• AIM OF THE TASK
What you return should match the data word for word, minus the images.
**** INPUT RECORDS ****
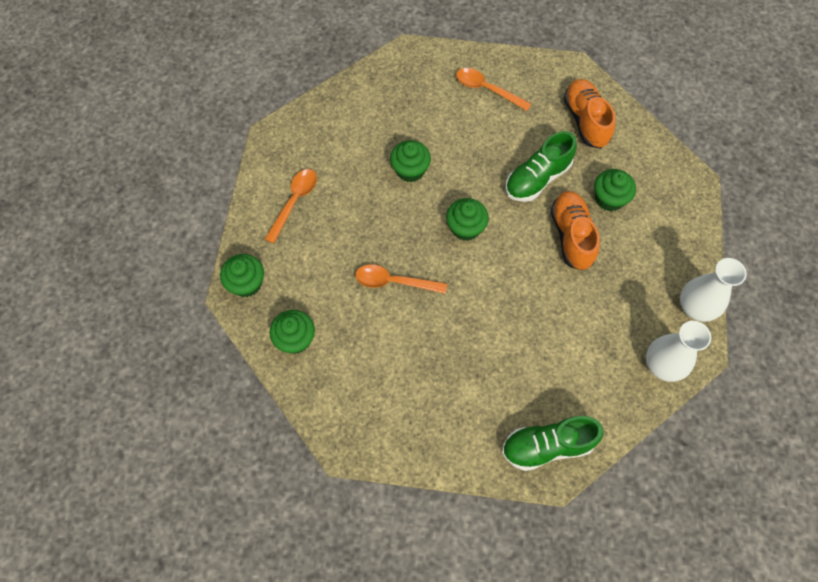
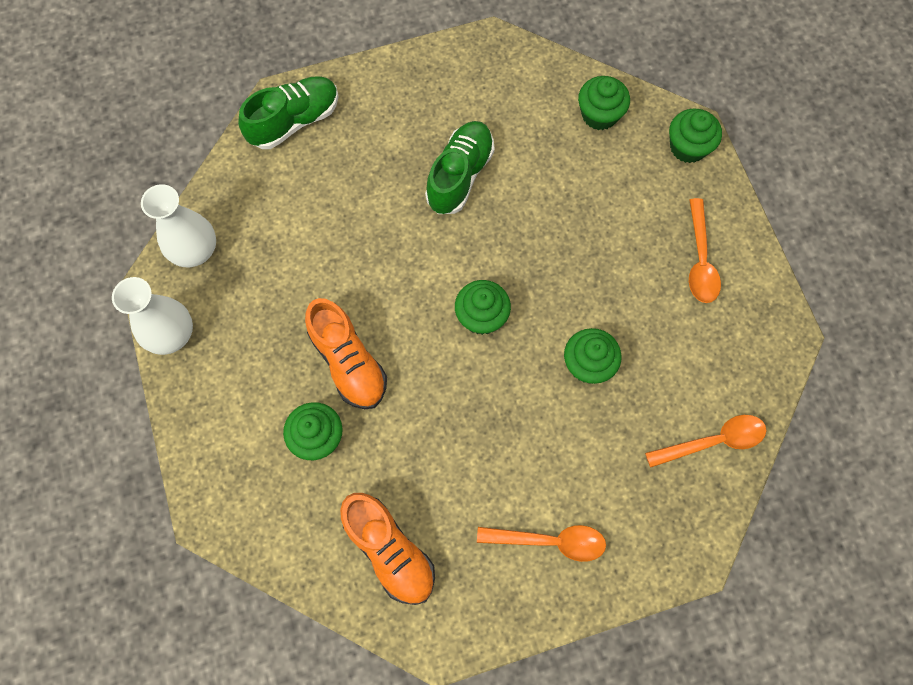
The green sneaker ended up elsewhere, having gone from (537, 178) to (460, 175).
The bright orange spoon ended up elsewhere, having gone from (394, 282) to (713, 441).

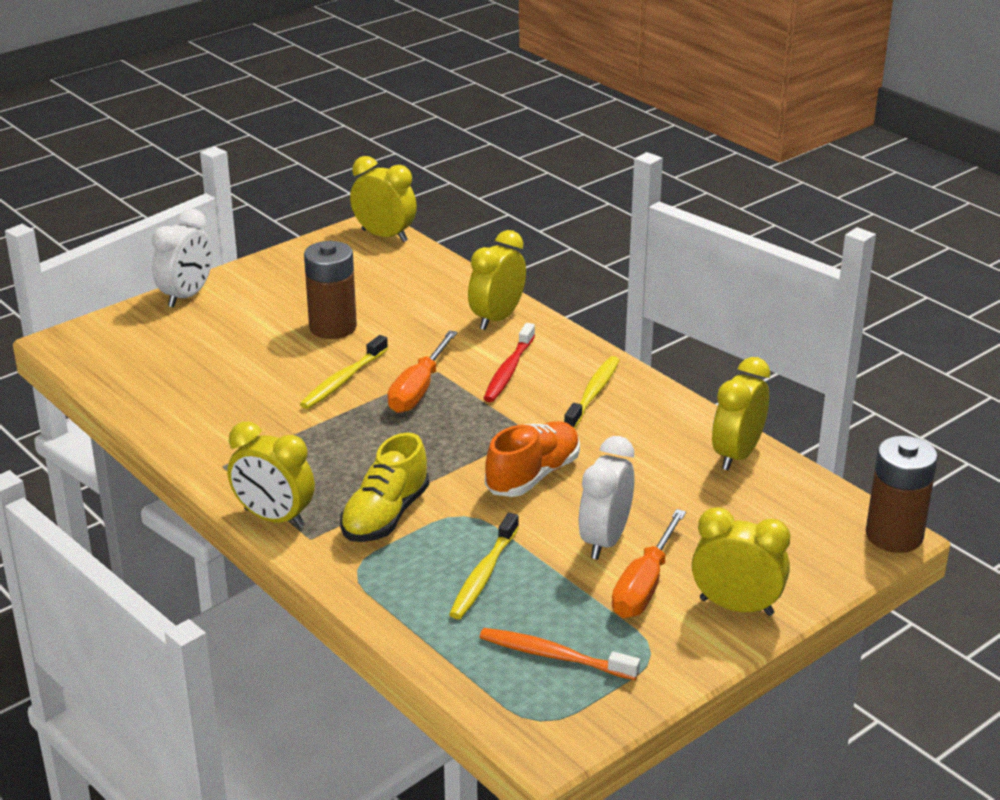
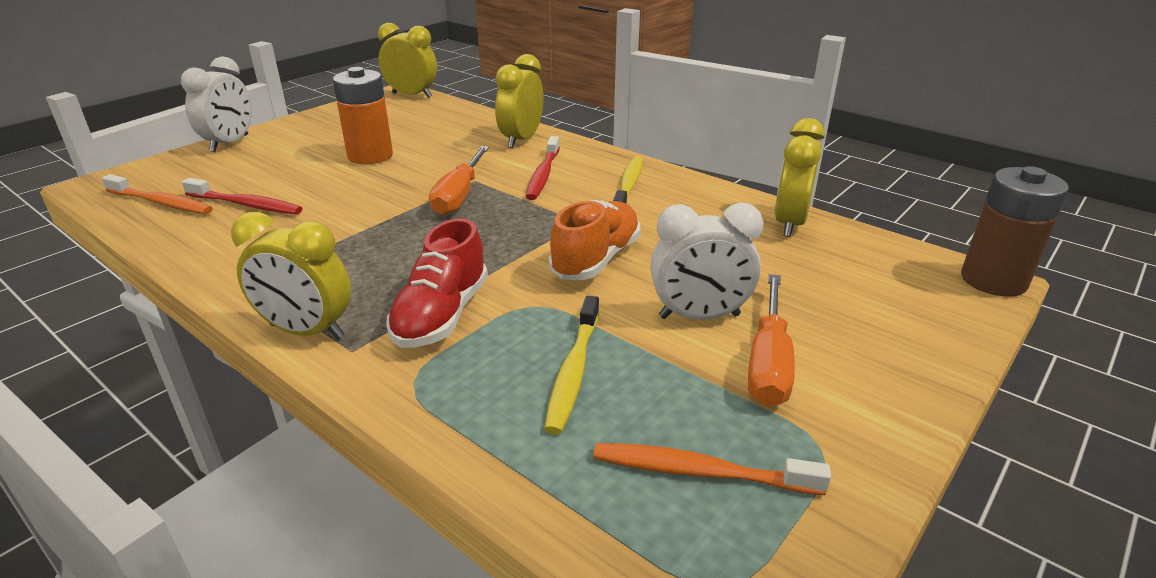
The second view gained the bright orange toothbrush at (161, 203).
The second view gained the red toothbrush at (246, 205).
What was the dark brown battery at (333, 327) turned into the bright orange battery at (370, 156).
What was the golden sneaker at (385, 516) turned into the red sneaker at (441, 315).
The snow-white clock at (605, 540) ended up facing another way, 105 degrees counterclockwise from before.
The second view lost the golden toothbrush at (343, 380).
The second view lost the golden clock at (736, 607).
****
• EXERCISE RESPONSE
The green sneaker ended up elsewhere, having gone from (537, 178) to (460, 175).
The bright orange spoon ended up elsewhere, having gone from (394, 282) to (713, 441).

The second view gained the bright orange toothbrush at (161, 203).
The second view gained the red toothbrush at (246, 205).
What was the dark brown battery at (333, 327) turned into the bright orange battery at (370, 156).
What was the golden sneaker at (385, 516) turned into the red sneaker at (441, 315).
The snow-white clock at (605, 540) ended up facing another way, 105 degrees counterclockwise from before.
The second view lost the golden toothbrush at (343, 380).
The second view lost the golden clock at (736, 607).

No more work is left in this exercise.